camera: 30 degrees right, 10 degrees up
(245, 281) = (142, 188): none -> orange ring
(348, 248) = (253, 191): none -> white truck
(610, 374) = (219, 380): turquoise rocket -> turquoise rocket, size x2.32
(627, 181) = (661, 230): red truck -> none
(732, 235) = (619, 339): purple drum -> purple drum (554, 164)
:::
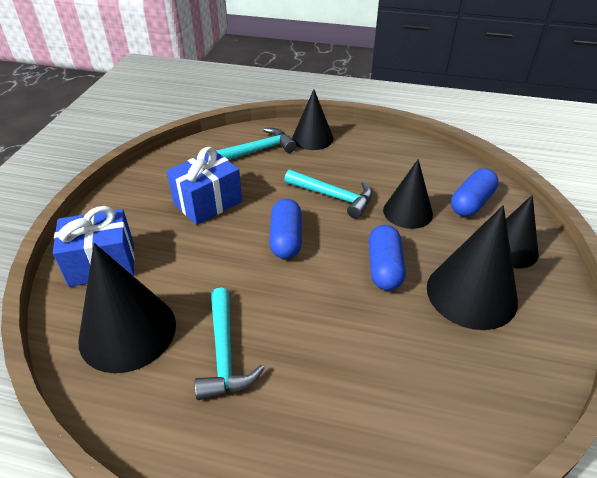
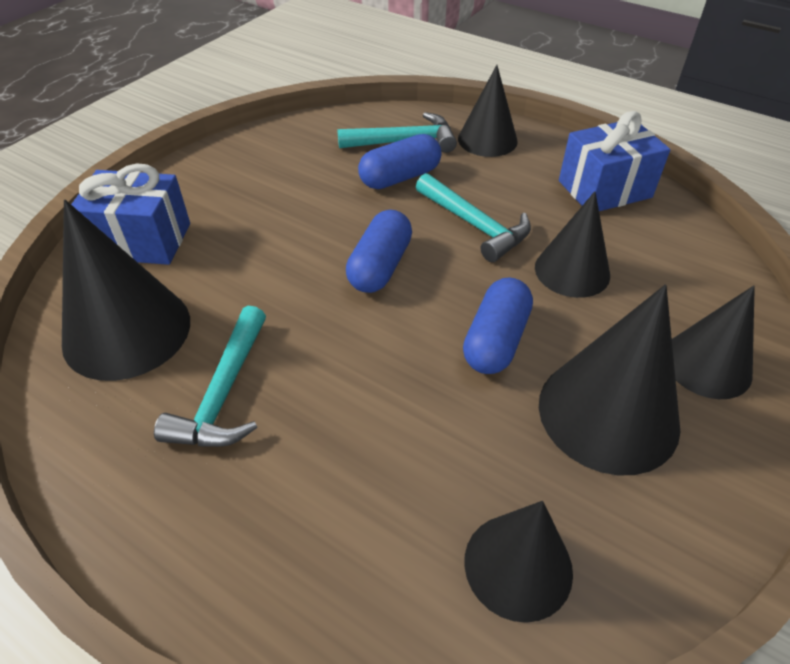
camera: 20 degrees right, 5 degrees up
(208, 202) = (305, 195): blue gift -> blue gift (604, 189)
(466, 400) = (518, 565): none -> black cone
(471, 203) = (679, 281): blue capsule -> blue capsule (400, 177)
:::
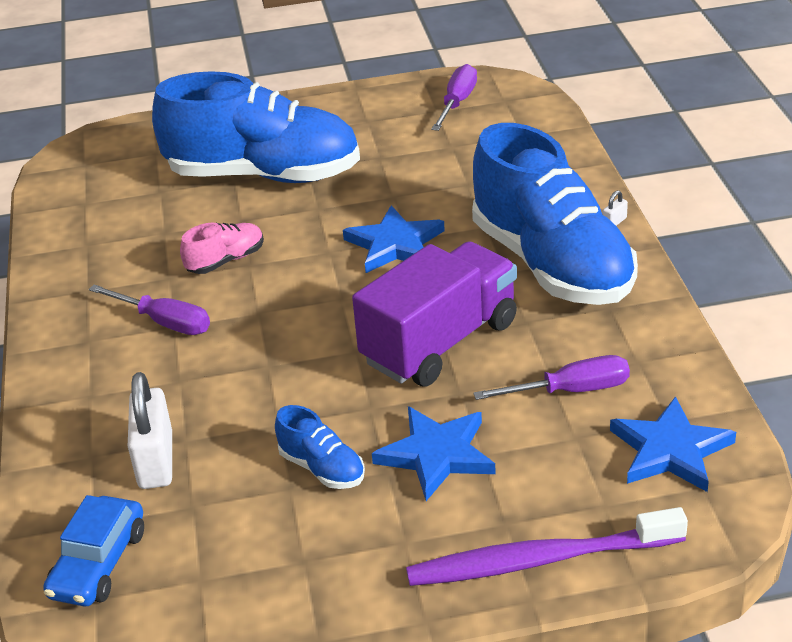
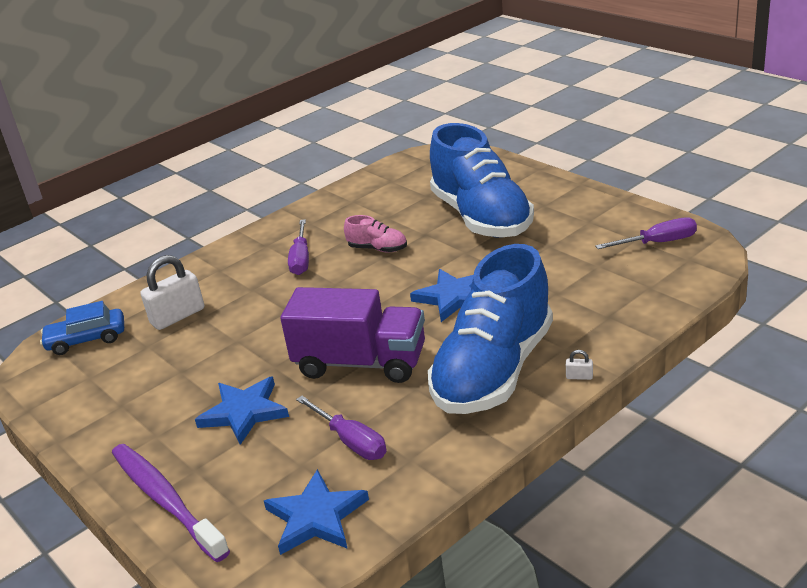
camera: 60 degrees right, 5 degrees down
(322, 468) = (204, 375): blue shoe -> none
:::
- **Work item**
Can you repeat, word for word, every line above from the one containing "camera: 30 degrees right, 10 degrees up" down to the one containing "(732, 235) = (619, 339): purple", including both?

- **Answer for the task**
camera: 30 degrees right, 10 degrees up
(245, 281) = (142, 188): none -> orange ring
(348, 248) = (253, 191): none -> white truck
(610, 374) = (219, 380): turquoise rocket -> turquoise rocket, size x2.32
(627, 181) = (661, 230): red truck -> none
(732, 235) = (619, 339): purple drum -> purple drum (554, 164)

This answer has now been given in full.